(RECORDS FOR THE TASK Opens)

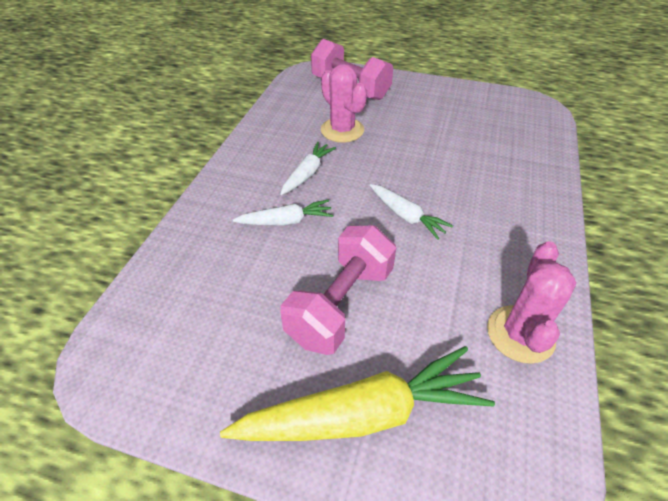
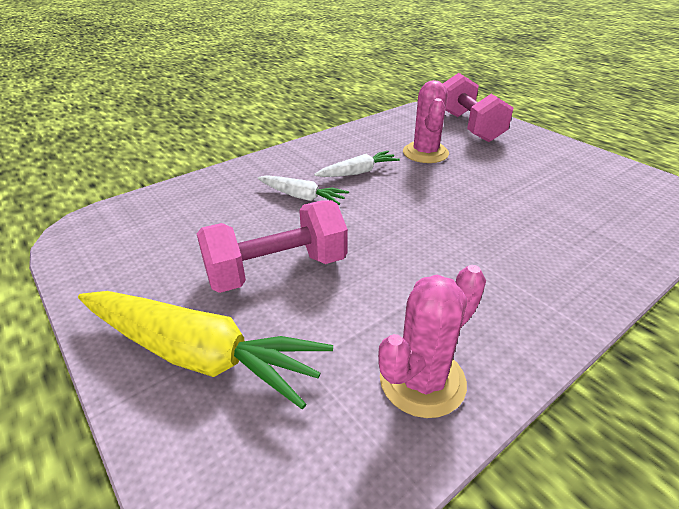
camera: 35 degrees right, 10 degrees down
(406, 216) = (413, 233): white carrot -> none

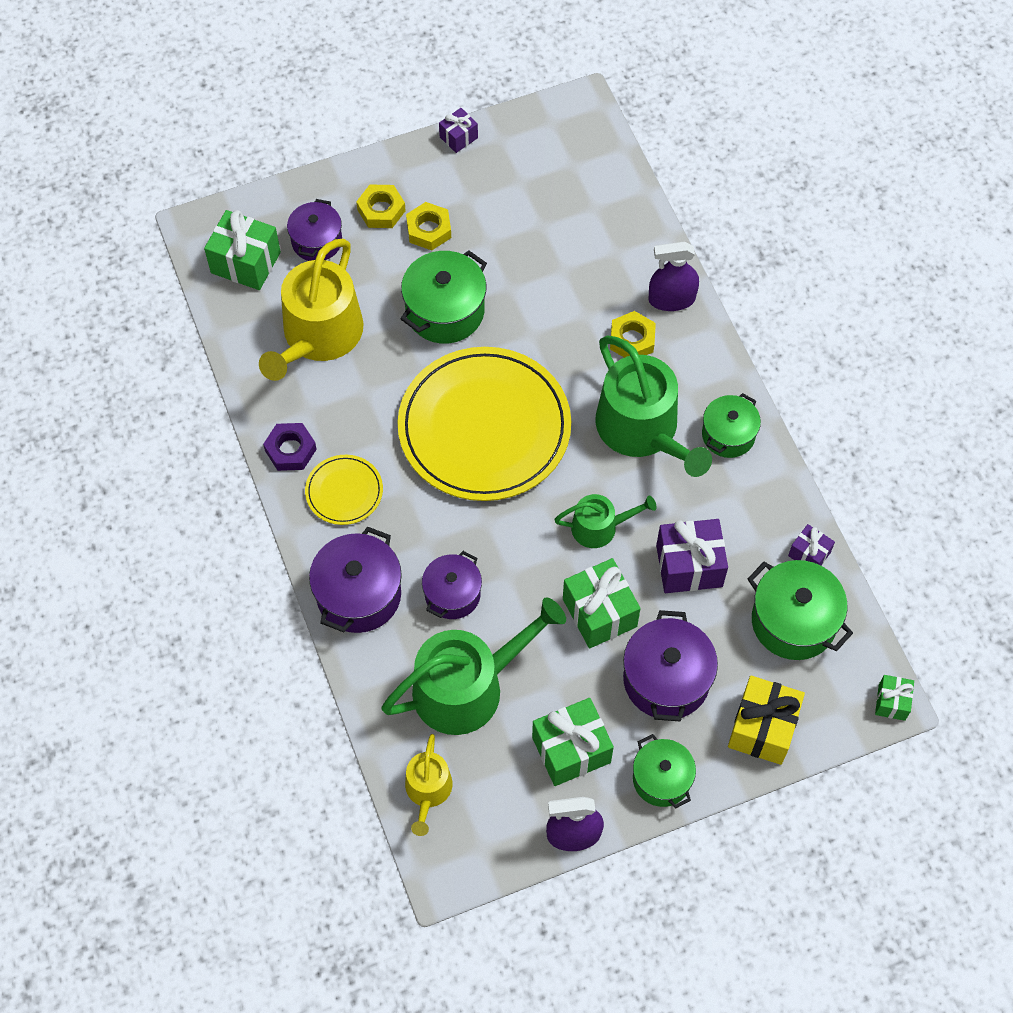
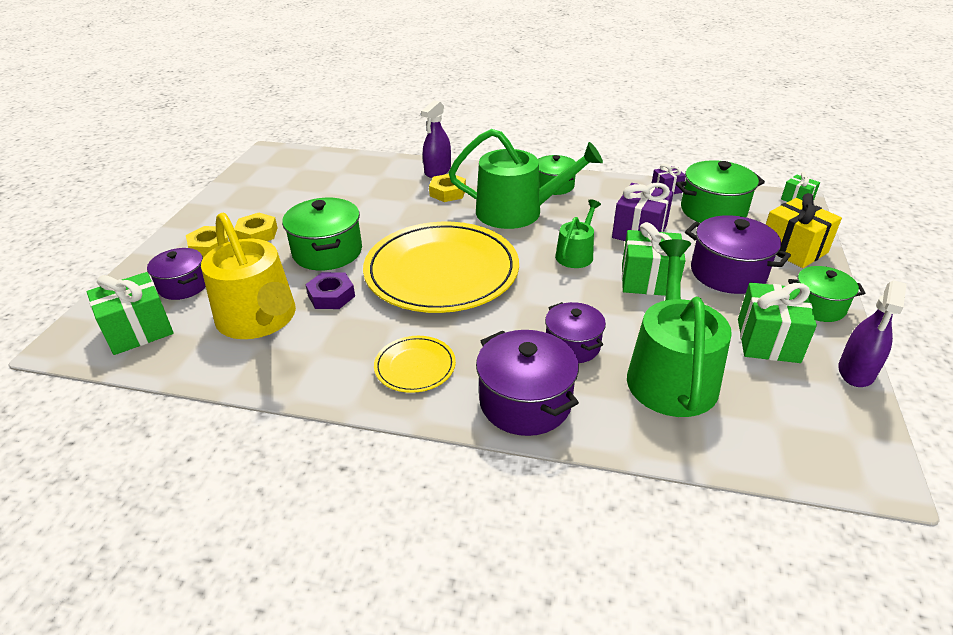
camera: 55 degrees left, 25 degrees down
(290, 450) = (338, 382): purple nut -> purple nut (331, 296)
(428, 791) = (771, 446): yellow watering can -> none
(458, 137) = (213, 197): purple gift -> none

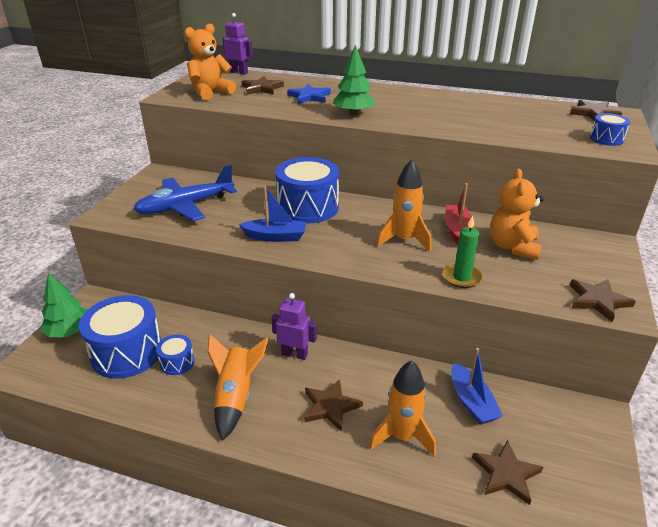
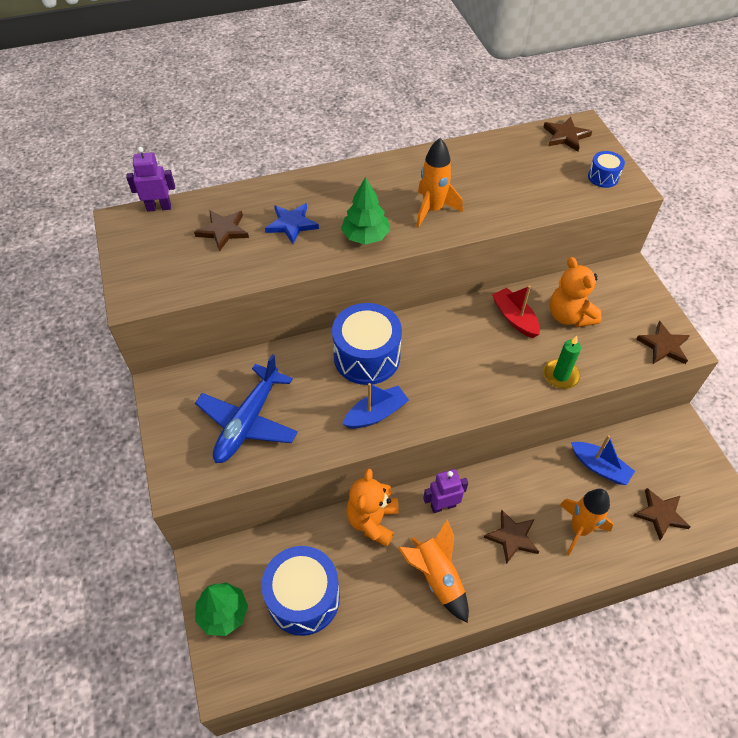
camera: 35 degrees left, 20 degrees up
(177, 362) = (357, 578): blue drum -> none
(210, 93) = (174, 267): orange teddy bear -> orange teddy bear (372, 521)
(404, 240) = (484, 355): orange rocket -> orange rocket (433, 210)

(RECORDS FOR THE TASK Closes)

WORK ORDER - Return every line from the material that contains the word "degrees".

ANSWER TO THIS PROBLEM -
camera: 35 degrees right, 10 degrees down
camera: 55 degrees left, 25 degrees down
camera: 35 degrees left, 20 degrees up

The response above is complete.